Stored dataset items
• • • •
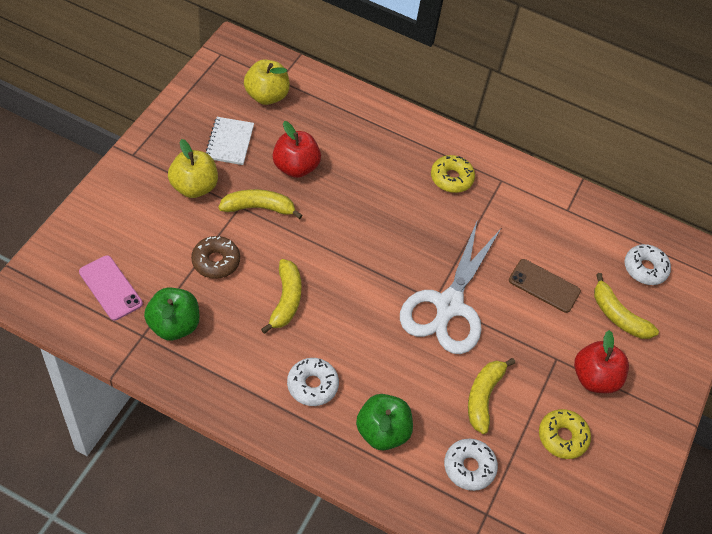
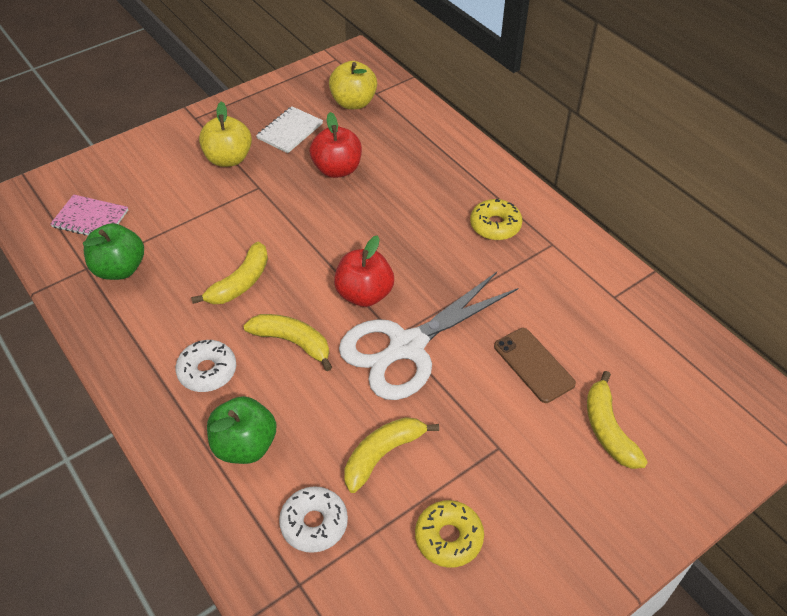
camera: 35 degrees right, 5 degrees down
(110, 288) = (90, 219): pink phone -> pink notebook
(216, 261) = (200, 227): brown donut -> none
(258, 208) = (275, 193): yellow banana -> yellow banana (293, 342)
(594, 378) = (533, 487): red apple -> red apple (364, 294)
(645, 269) = (677, 390): white donut -> none

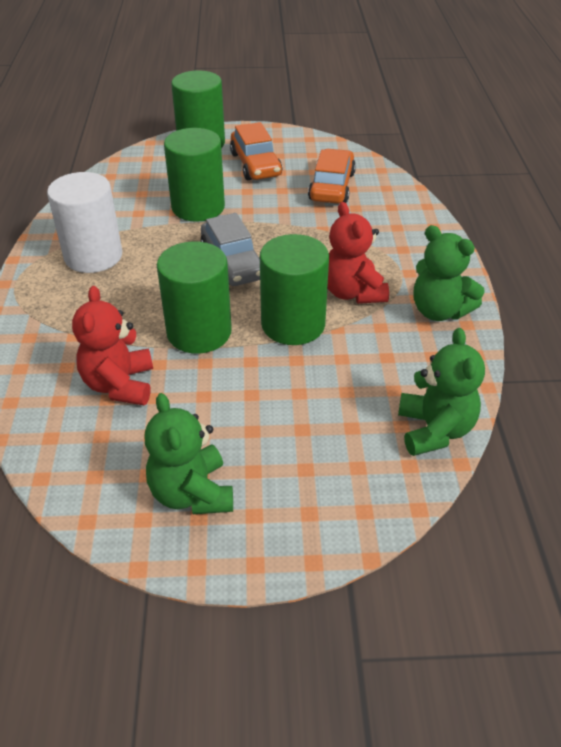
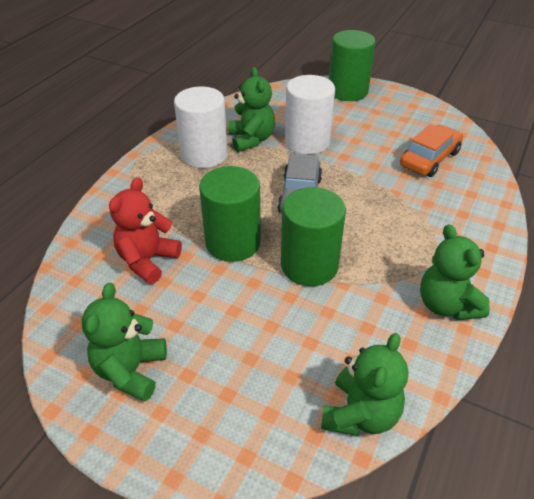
camera: 30 degrees right, 0 degrees up
(135, 223) = (251, 139): none -> green teddy bear
(198, 207) = (307, 142): green cylinder -> white cylinder
(255, 164) = (378, 121): orange car -> none
(353, 292) = (379, 257): red teddy bear -> none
• • • •
▶ [Aim of the exercise]
What is needed is an exact printout of every line from the one with "(198, 207) = (307, 142): green" through the end of the data, including both, and nothing more.

▶ [Exercise response]
(198, 207) = (307, 142): green cylinder -> white cylinder
(255, 164) = (378, 121): orange car -> none
(353, 292) = (379, 257): red teddy bear -> none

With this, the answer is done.